[Data]
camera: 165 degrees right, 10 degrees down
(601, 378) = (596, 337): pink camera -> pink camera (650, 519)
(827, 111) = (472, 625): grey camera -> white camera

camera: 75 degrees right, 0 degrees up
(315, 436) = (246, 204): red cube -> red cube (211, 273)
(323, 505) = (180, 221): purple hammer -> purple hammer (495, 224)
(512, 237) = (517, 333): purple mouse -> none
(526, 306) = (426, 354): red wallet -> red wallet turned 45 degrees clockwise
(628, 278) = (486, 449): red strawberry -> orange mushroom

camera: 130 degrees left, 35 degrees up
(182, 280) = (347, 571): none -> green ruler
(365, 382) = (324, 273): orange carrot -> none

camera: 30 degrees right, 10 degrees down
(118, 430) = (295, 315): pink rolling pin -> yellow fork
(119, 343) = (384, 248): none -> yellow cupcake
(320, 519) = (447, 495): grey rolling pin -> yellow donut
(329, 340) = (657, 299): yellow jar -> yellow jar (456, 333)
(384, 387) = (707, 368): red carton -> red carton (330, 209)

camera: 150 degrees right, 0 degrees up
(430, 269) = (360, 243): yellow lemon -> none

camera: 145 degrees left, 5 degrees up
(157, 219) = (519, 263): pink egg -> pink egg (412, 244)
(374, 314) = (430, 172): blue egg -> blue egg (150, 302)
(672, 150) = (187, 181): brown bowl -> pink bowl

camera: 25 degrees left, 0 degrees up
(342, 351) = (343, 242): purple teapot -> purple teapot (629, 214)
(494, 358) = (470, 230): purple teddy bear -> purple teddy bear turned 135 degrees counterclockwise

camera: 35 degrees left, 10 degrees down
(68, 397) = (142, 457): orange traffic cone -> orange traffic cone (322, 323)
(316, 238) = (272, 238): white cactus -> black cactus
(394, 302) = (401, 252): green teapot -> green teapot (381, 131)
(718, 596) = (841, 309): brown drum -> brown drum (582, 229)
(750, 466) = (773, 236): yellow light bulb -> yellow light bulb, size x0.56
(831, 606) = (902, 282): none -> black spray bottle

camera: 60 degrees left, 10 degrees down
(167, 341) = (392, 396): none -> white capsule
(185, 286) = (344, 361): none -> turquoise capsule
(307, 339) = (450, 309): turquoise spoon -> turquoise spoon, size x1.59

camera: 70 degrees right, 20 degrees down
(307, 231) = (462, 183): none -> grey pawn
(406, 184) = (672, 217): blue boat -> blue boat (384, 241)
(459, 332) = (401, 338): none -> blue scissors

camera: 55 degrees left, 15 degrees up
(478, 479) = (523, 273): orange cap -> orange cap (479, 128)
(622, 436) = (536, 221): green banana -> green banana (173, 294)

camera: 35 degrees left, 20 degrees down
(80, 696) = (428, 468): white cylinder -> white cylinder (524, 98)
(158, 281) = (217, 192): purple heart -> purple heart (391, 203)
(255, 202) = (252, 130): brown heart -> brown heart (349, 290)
[/Data]
◆ **What the exercise asks**
For this exercise, please copy exactly the lines of the material above from its first line through the line where "(320, 519) = (447, 495): grey" appears.

◆ **Task answer**
camera: 165 degrees right, 10 degrees down
(601, 378) = (596, 337): pink camera -> pink camera (650, 519)
(827, 111) = (472, 625): grey camera -> white camera

camera: 75 degrees right, 0 degrees up
(315, 436) = (246, 204): red cube -> red cube (211, 273)
(323, 505) = (180, 221): purple hammer -> purple hammer (495, 224)
(512, 237) = (517, 333): purple mouse -> none
(526, 306) = (426, 354): red wallet -> red wallet turned 45 degrees clockwise
(628, 278) = (486, 449): red strawberry -> orange mushroom

camera: 130 degrees left, 35 degrees up
(182, 280) = (347, 571): none -> green ruler
(365, 382) = (324, 273): orange carrot -> none

camera: 30 degrees right, 10 degrees down
(118, 430) = (295, 315): pink rolling pin -> yellow fork
(119, 343) = (384, 248): none -> yellow cupcake
(320, 519) = (447, 495): grey rolling pin -> yellow donut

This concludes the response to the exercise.